## Problem to work on
Rewrite the entries below, replacing every instance of "highlighted by" with "marked by" and changing nothing else. Leave the pictures out of your output.

Questions about scenes in images
--- BEGIN ---
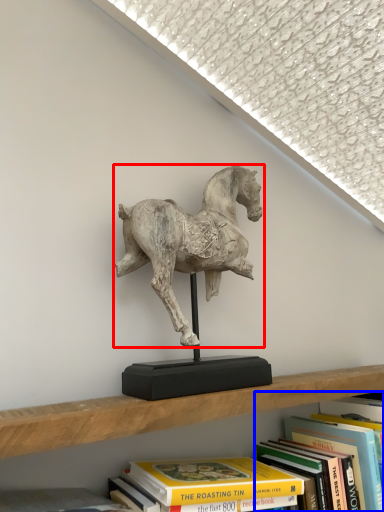
Question: Among these objects, which one is farthest to the camera, horse (highlighted by a red box) or book (highlighted by a blue box)?

Choices:
 (A) horse
 (B) book

Answer: (B)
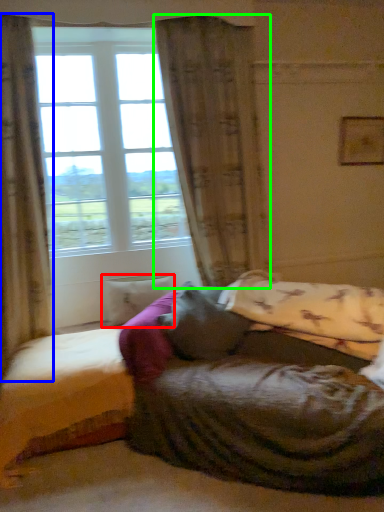
Question: Considering the real-world distances, which object is farthest from pillow (highlighted by a red box)? curtain (highlighted by a blue box) or curtain (highlighted by a green box)?

Choices:
 (A) curtain
 (B) curtain

Answer: (B)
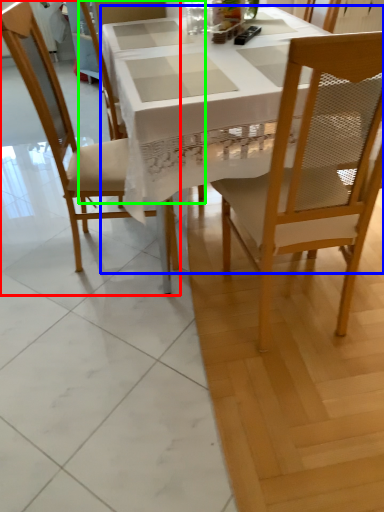
Question: Based on their relative distances, which object is farther from chair (highlighted by a red box)? Choose from desk (highlighted by a blue box) and chair (highlighted by a green box).

Choices:
 (A) desk
 (B) chair

Answer: (B)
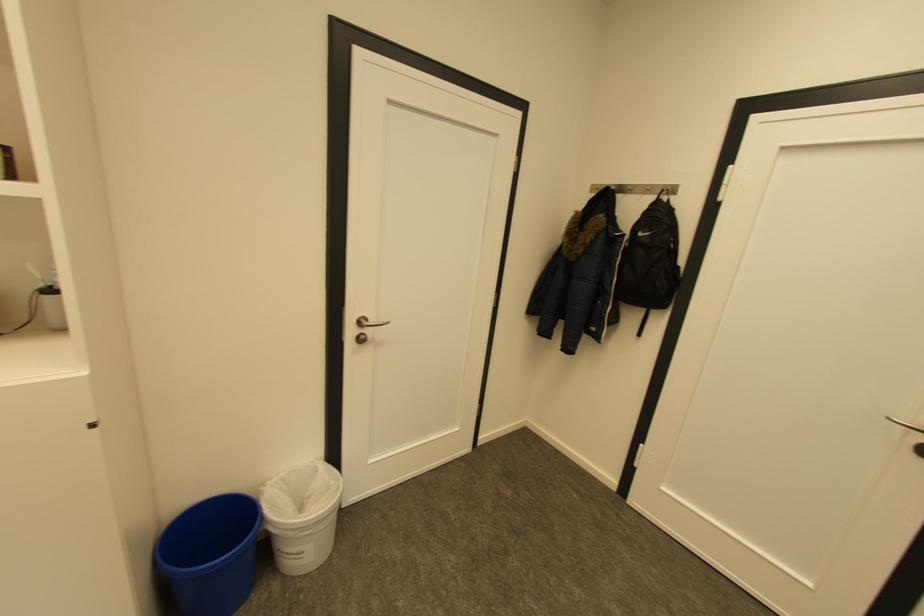
The width and height of the screenshot is (924, 616). Describe the element at coordinates (52, 308) in the screenshot. I see `the white cup` at that location.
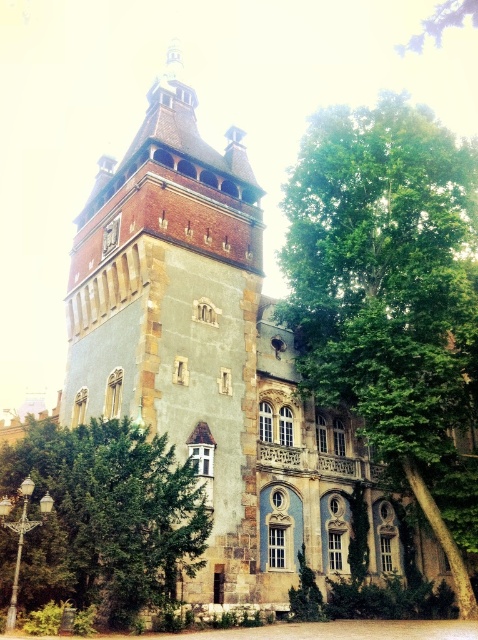
Question: Does green leafy tree at right appear over green leafy tree at lower left?

Choices:
 (A) no
 (B) yes

Answer: (B)

Question: Is green leafy tree at right thinner than green leafy tree at lower left?

Choices:
 (A) no
 (B) yes

Answer: (A)

Question: Which of the following is the farthest from the observer?

Choices:
 (A) pyautogui.click(x=8, y=445)
 (B) pyautogui.click(x=437, y=403)

Answer: (B)

Question: Which of the following is the closest to the observer?

Choices:
 (A) green leafy tree at lower left
 (B) green leafy tree at right

Answer: (A)

Question: Can you confirm if green leafy tree at right is wider than green leafy tree at lower left?

Choices:
 (A) no
 (B) yes

Answer: (B)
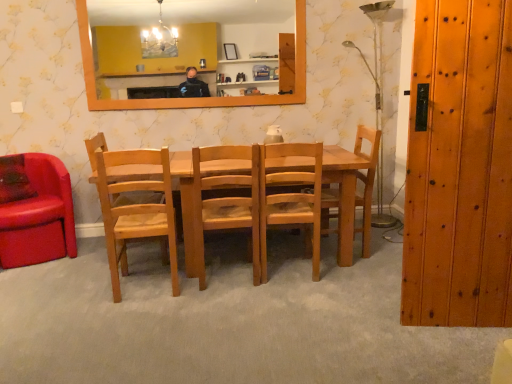
At what (x,y) coordinates should I click in order to perform the action: click on vacant region in front of wooden door at right. Please return your answer as a coordinate pair (x, y). This screenshot has width=512, height=384. Looking at the image, I should click on (462, 348).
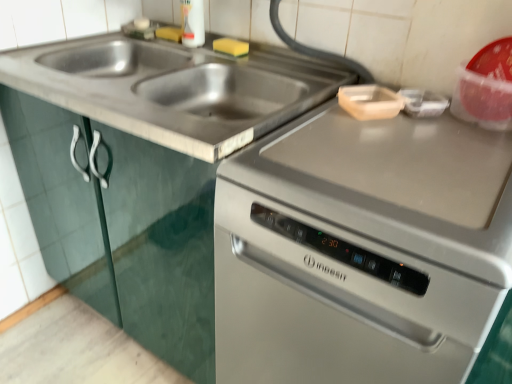
I want to click on free point in front of yellow sponge at upper center, so click(231, 64).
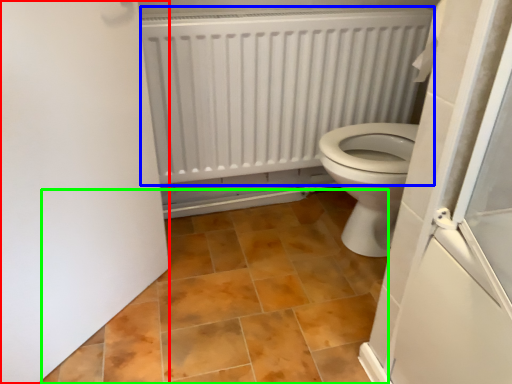
Question: Considering the real-world distances, which object is farthest from door (highlighted by a red box)? radiator (highlighted by a blue box) or ceramic tile (highlighted by a green box)?

Choices:
 (A) radiator
 (B) ceramic tile

Answer: (A)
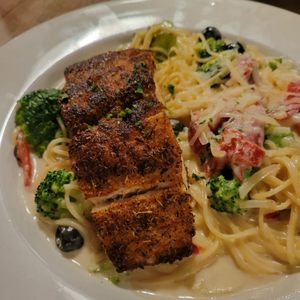
This screenshot has height=300, width=300. Find the location of `plate`. plate is located at coordinates (259, 30).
--- END ---
## Written answer
Question: Among these objects, which one is farthest to the camera, horse (marked by a red box) or book (marked by a blue box)?

Choices:
 (A) horse
 (B) book

Answer: (B)
Question: Considering the real-world distances, which object is farthest from pillow (marked by a red box)? curtain (marked by a blue box) or curtain (marked by a green box)?

Choices:
 (A) curtain
 (B) curtain

Answer: (B)
Question: Based on their relative distances, which object is farther from chair (marked by a red box)? Choose from desk (marked by a blue box) and chair (marked by a green box).

Choices:
 (A) desk
 (B) chair

Answer: (B)
The width and height of the screenshot is (924, 616). Describe the element at coordinates (52, 308) in the screenshot. I see `the white cup` at that location.
Question: Does green leafy tree at right appear over green leafy tree at lower left?

Choices:
 (A) no
 (B) yes

Answer: (B)

Question: Is green leafy tree at right thinner than green leafy tree at lower left?

Choices:
 (A) no
 (B) yes

Answer: (A)

Question: Which of the following is the farthest from the observer?

Choices:
 (A) pyautogui.click(x=8, y=445)
 (B) pyautogui.click(x=437, y=403)

Answer: (B)

Question: Which of the following is the closest to the observer?

Choices:
 (A) green leafy tree at lower left
 (B) green leafy tree at right

Answer: (A)

Question: Can you confirm if green leafy tree at right is wider than green leafy tree at lower left?

Choices:
 (A) no
 (B) yes

Answer: (B)
At what (x,y) coordinates should I click in order to perform the action: click on vacant region in front of wooden door at right. Please return your answer as a coordinate pair (x, y). This screenshot has width=512, height=384. Looking at the image, I should click on (462, 348).
I want to click on free point in front of yellow sponge at upper center, so click(231, 64).
Question: Considering the real-world distances, which object is farthest from door (marked by a red box)? radiator (marked by a blue box) or ceramic tile (marked by a green box)?

Choices:
 (A) radiator
 (B) ceramic tile

Answer: (A)
This screenshot has height=300, width=300. Find the location of `plate`. plate is located at coordinates (259, 30).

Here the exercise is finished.